Start of Block
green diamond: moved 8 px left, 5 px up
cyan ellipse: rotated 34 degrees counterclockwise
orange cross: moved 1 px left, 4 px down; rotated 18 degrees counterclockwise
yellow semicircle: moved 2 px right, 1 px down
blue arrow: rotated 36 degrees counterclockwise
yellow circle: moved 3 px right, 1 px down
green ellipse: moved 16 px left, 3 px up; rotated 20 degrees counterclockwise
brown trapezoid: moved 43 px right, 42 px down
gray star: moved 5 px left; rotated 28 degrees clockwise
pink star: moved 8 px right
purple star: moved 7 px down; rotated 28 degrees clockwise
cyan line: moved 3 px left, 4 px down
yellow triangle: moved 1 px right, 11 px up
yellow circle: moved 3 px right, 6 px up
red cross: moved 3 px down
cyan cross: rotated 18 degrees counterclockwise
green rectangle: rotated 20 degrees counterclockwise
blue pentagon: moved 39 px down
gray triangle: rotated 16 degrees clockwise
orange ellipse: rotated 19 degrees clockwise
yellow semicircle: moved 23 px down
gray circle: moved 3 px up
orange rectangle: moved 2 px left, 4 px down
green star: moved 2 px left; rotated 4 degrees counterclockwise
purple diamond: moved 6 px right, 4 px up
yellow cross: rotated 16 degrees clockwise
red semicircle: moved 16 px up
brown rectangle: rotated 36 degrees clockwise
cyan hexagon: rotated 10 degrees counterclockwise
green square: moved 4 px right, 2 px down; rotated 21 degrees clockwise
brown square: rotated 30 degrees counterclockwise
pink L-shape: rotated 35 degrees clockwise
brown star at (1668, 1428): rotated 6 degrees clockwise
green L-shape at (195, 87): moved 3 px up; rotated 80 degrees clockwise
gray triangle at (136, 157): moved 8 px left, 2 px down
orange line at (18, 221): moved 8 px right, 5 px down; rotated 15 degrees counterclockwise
End of Block
--- INSTRUCTIONS TO FOLLOW ---
Print out the whole of the material above exactly as it stands.

--- TASK OUTPUT ---
green diamond: moved 8 px left, 5 px up
cyan ellipse: rotated 34 degrees counterclockwise
orange cross: moved 1 px left, 4 px down; rotated 18 degrees counterclockwise
yellow semicircle: moved 2 px right, 1 px down
blue arrow: rotated 36 degrees counterclockwise
yellow circle: moved 3 px right, 1 px down
green ellipse: moved 16 px left, 3 px up; rotated 20 degrees counterclockwise
brown trapezoid: moved 43 px right, 42 px down
gray star: moved 5 px left; rotated 28 degrees clockwise
pink star: moved 8 px right
purple star: moved 7 px down; rotated 28 degrees clockwise
cyan line: moved 3 px left, 4 px down
yellow triangle: moved 1 px right, 11 px up
yellow circle: moved 3 px right, 6 px up
red cross: moved 3 px down
cyan cross: rotated 18 degrees counterclockwise
green rectangle: rotated 20 degrees counterclockwise
blue pentagon: moved 39 px down
gray triangle: rotated 16 degrees clockwise
orange ellipse: rotated 19 degrees clockwise
yellow semicircle: moved 23 px down
gray circle: moved 3 px up
orange rectangle: moved 2 px left, 4 px down
green star: moved 2 px left; rotated 4 degrees counterclockwise
purple diamond: moved 6 px right, 4 px up
yellow cross: rotated 16 degrees clockwise
red semicircle: moved 16 px up
brown rectangle: rotated 36 degrees clockwise
cyan hexagon: rotated 10 degrees counterclockwise
green square: moved 4 px right, 2 px down; rotated 21 degrees clockwise
brown square: rotated 30 degrees counterclockwise
pink L-shape: rotated 35 degrees clockwise
brown star at (1668, 1428): rotated 6 degrees clockwise
green L-shape at (195, 87): moved 3 px up; rotated 80 degrees clockwise
gray triangle at (136, 157): moved 8 px left, 2 px down
orange line at (18, 221): moved 8 px right, 5 px down; rotated 15 degrees counterclockwise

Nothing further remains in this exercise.